Go through the entries below and retype them exactly, omitting each picture.

[[ Provided information open ]]

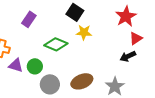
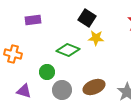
purple rectangle: (29, 19) -> (33, 20), moved, turned 49
purple triangle: (16, 65) -> (24, 91), moved

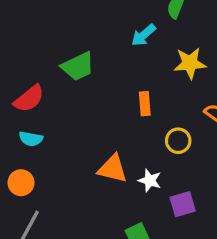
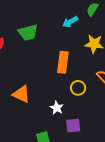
orange rectangle: (145, 104) -> (63, 62), size x1.5
orange triangle: (112, 169) -> (21, 94), moved

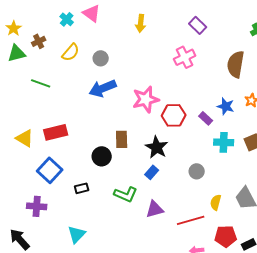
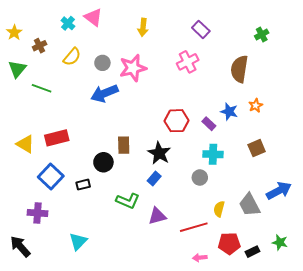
green triangle: (17, 53) -> (17, 69), moved, turned -36
pink star: (146, 99) -> (133, 68), moved
cyan cross: (224, 142) -> (213, 154), moved
black rectangle: (82, 188) -> (83, 185), moved

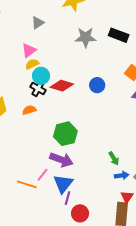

[[ Provided information closed ]]

**Response:**
purple rectangle: (29, 19) -> (33, 20), moved, turned 49
purple triangle: (16, 65) -> (24, 91), moved

orange rectangle: (145, 104) -> (63, 62), size x1.5
orange triangle: (112, 169) -> (21, 94), moved

green triangle: (17, 53) -> (17, 69), moved, turned -36
pink star: (146, 99) -> (133, 68), moved
cyan cross: (224, 142) -> (213, 154), moved
black rectangle: (82, 188) -> (83, 185), moved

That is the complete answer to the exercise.